**What you are asked to do**
Down to the last line, restate the records below word for word, dropping every image.

^^^^

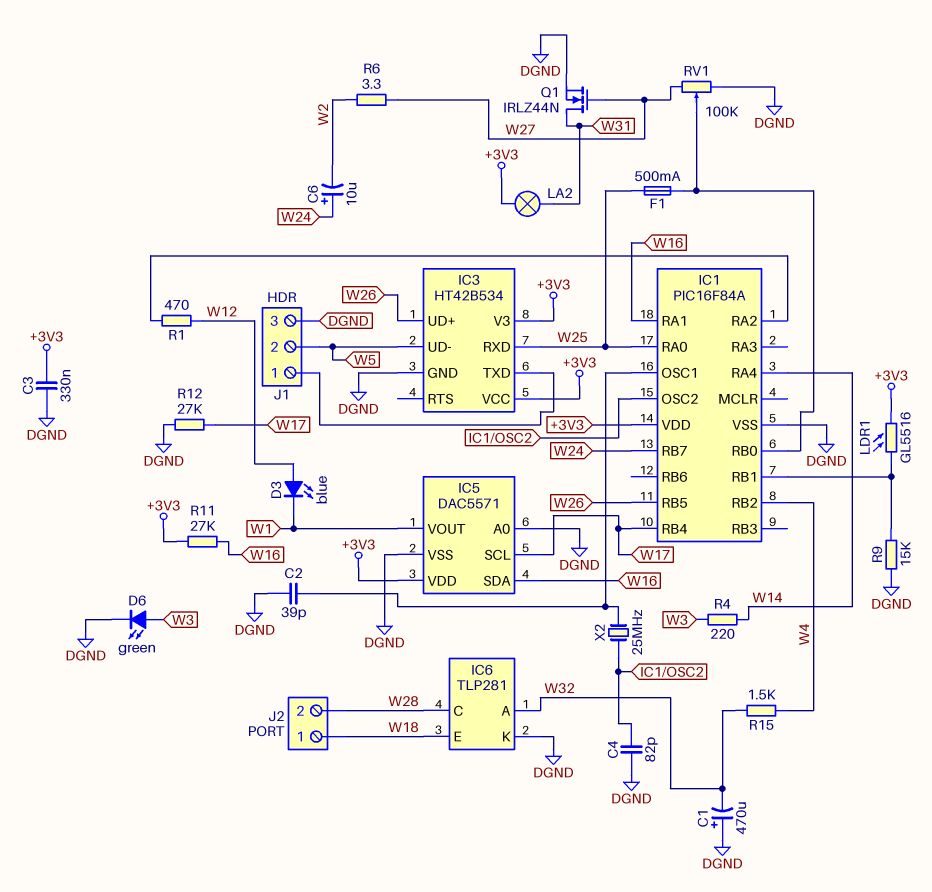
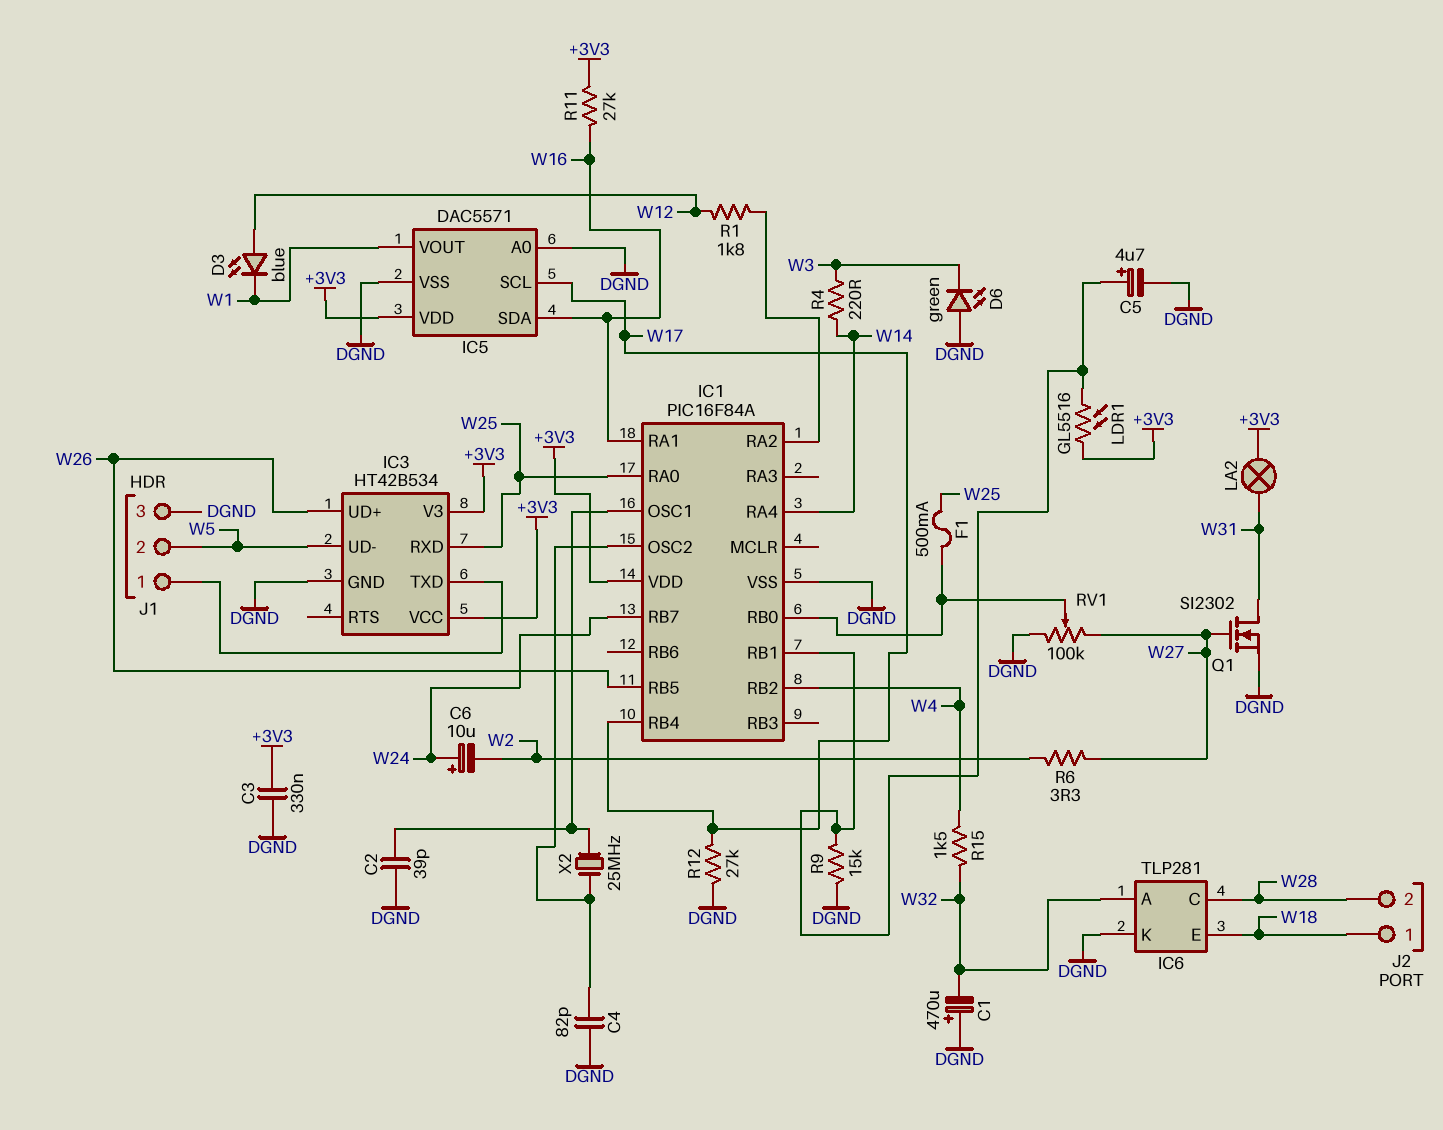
C5: none -> 4.7uF (plus IC1/RB1, minus DGND)
D6: LED green (A W3, K DGND) -> LED green (A DGND, K W3)
Q1: NMOS IRLZ44N (G W27, D W31, S DGND) -> NMOS SI2302 (G W27, D W31, S DGND)
R1: 470 (IC1/RA2, W12) -> 1.8k (IC1/RA2, W12)

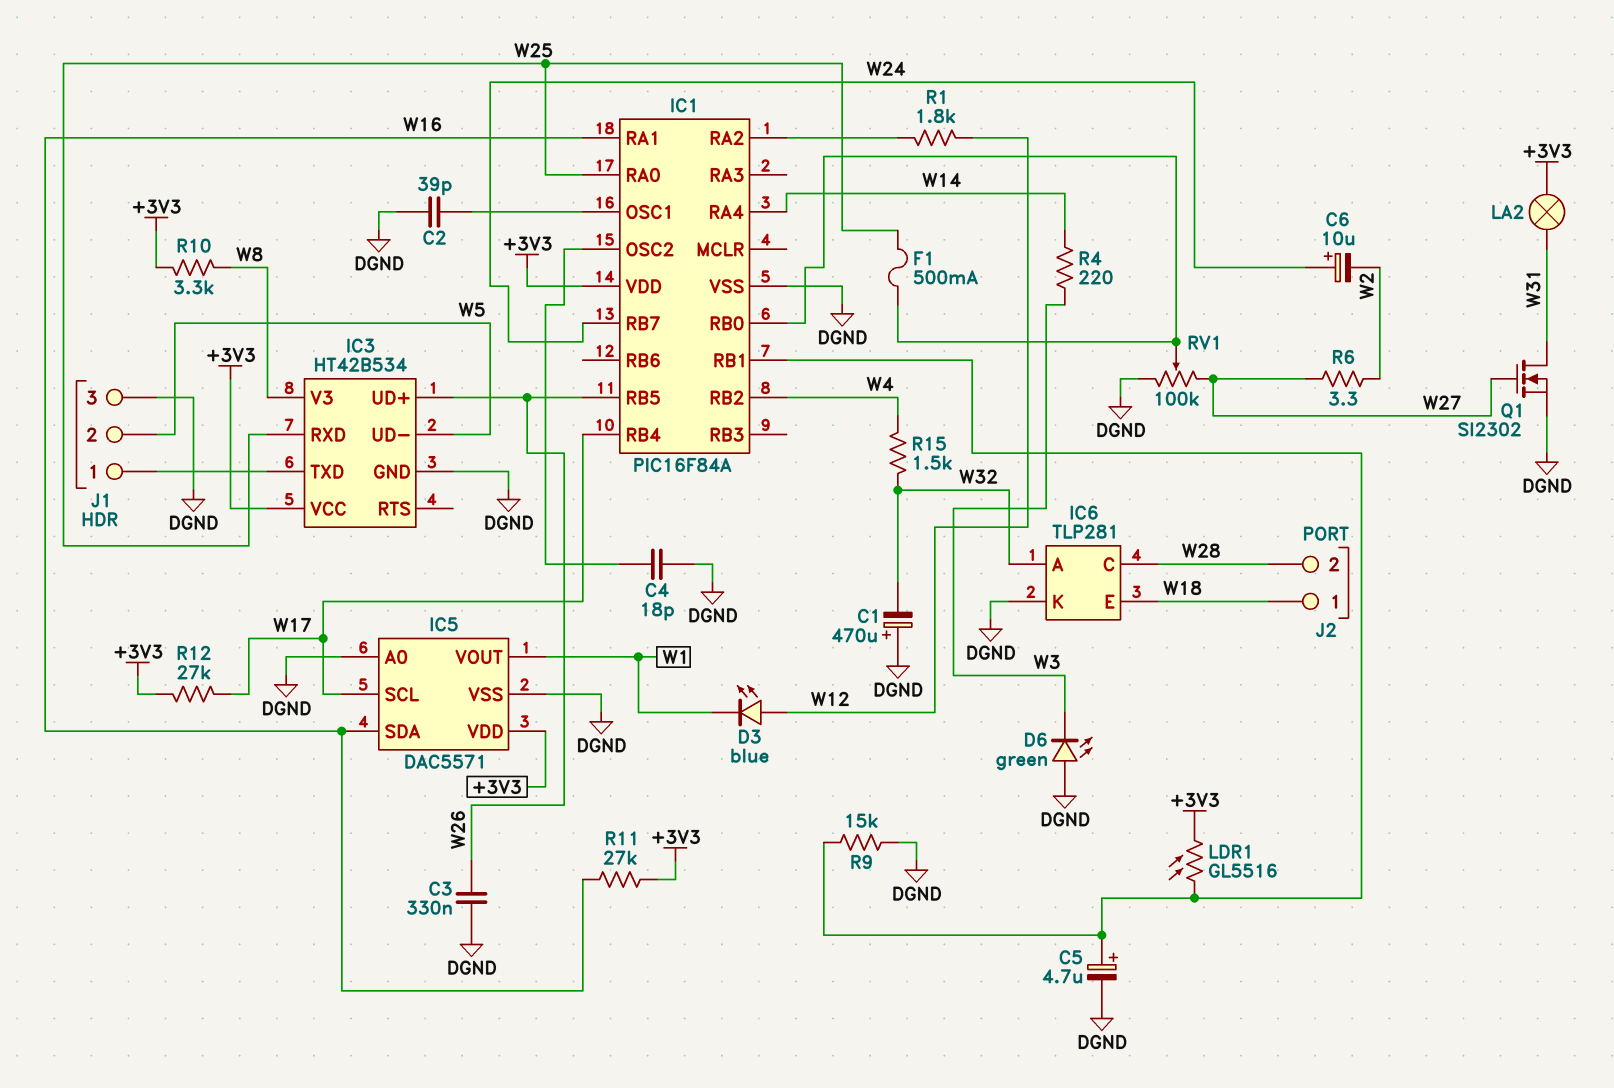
C3: 330nF (+3V3, DGND) -> 330nF (DGND, W26)
C4: 82pF (DGND, IC1/OSC2) -> 18pF (DGND, IC1/OSC2)
IC3 pin V3: +3V3 -> W8
R10: none -> 3.3k (+3V3, W8)
R12: 27k (DGND, W17) -> 27k (+3V3, W17)
X2: 25MHz (IC1/OSC1, IC1/OSC2) -> none

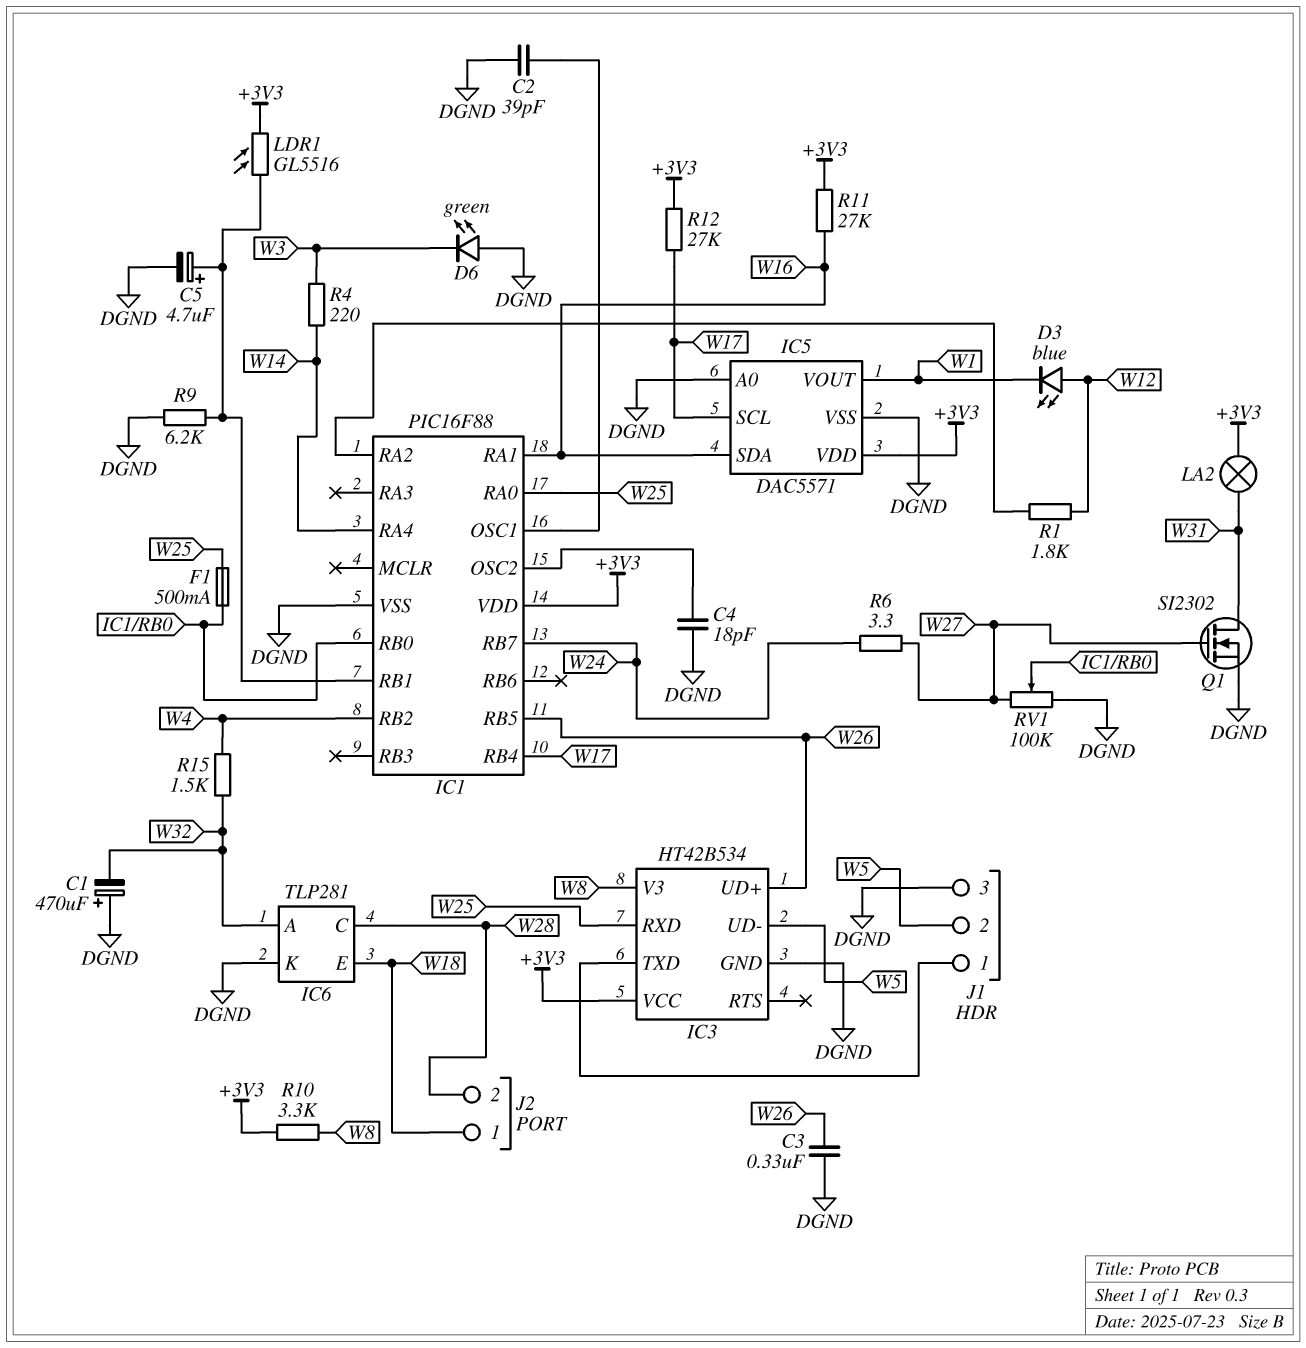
C6: 10uF (plus W24, minus W2) -> none
IC1: PIC16F84A -> PIC16F88
R6: 3.3 (W2, W27) -> 3.3 (W24, W27)
R9: 15k (DGND, IC1/RB1) -> 6.2k (DGND, IC1/RB1)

^^^^

**Output below**
C5: none -> 4.7uF (plus IC1/RB1, minus DGND)
D6: LED green (A W3, K DGND) -> LED green (A DGND, K W3)
Q1: NMOS IRLZ44N (G W27, D W31, S DGND) -> NMOS SI2302 (G W27, D W31, S DGND)
R1: 470 (IC1/RA2, W12) -> 1.8k (IC1/RA2, W12)

C3: 330nF (+3V3, DGND) -> 330nF (DGND, W26)
C4: 82pF (DGND, IC1/OSC2) -> 18pF (DGND, IC1/OSC2)
IC3 pin V3: +3V3 -> W8
R10: none -> 3.3k (+3V3, W8)
R12: 27k (DGND, W17) -> 27k (+3V3, W17)
X2: 25MHz (IC1/OSC1, IC1/OSC2) -> none

C6: 10uF (plus W24, minus W2) -> none
IC1: PIC16F84A -> PIC16F88
R6: 3.3 (W2, W27) -> 3.3 (W24, W27)
R9: 15k (DGND, IC1/RB1) -> 6.2k (DGND, IC1/RB1)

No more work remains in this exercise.